**What is needed:**
An exact copy of all records is expected, minus the images.

**The data:**
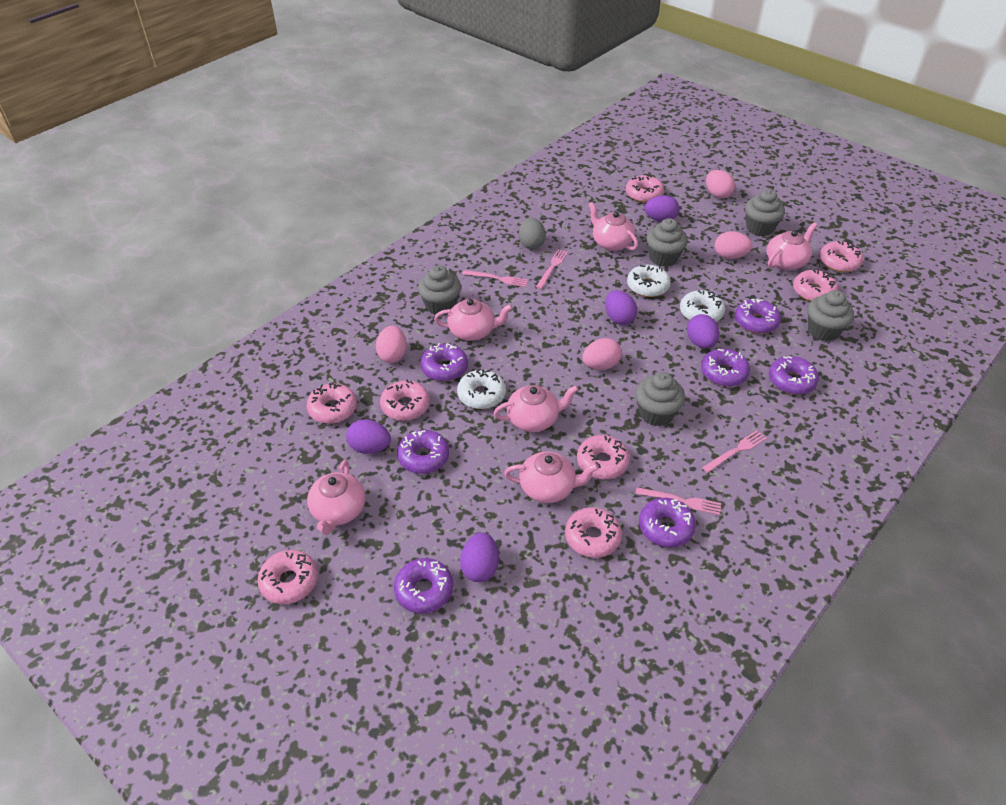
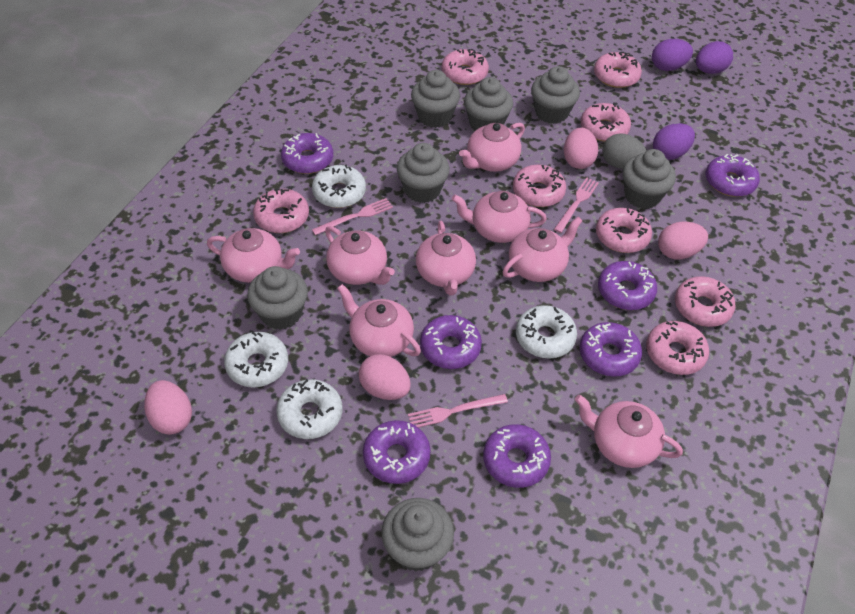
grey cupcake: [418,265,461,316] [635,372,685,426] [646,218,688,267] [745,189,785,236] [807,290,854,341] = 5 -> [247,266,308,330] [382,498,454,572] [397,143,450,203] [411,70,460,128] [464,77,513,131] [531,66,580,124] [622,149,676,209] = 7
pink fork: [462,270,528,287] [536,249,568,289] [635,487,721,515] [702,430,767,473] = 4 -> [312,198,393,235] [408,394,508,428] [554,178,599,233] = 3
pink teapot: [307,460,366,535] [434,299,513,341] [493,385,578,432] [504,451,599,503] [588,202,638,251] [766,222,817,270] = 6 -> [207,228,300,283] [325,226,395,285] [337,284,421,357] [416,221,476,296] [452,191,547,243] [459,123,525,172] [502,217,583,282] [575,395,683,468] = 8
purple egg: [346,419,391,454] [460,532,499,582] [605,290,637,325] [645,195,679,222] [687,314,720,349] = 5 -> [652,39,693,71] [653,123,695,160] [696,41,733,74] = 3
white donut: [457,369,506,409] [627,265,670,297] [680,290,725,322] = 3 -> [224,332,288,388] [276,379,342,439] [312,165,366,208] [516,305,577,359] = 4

**Answer area:**
grey cupcake: [418,265,461,316] [635,372,685,426] [646,218,688,267] [745,189,785,236] [807,290,854,341] = 5 -> [247,266,308,330] [382,498,454,572] [397,143,450,203] [411,70,460,128] [464,77,513,131] [531,66,580,124] [622,149,676,209] = 7
pink fork: [462,270,528,287] [536,249,568,289] [635,487,721,515] [702,430,767,473] = 4 -> [312,198,393,235] [408,394,508,428] [554,178,599,233] = 3
pink teapot: [307,460,366,535] [434,299,513,341] [493,385,578,432] [504,451,599,503] [588,202,638,251] [766,222,817,270] = 6 -> [207,228,300,283] [325,226,395,285] [337,284,421,357] [416,221,476,296] [452,191,547,243] [459,123,525,172] [502,217,583,282] [575,395,683,468] = 8
purple egg: [346,419,391,454] [460,532,499,582] [605,290,637,325] [645,195,679,222] [687,314,720,349] = 5 -> [652,39,693,71] [653,123,695,160] [696,41,733,74] = 3
white donut: [457,369,506,409] [627,265,670,297] [680,290,725,322] = 3 -> [224,332,288,388] [276,379,342,439] [312,165,366,208] [516,305,577,359] = 4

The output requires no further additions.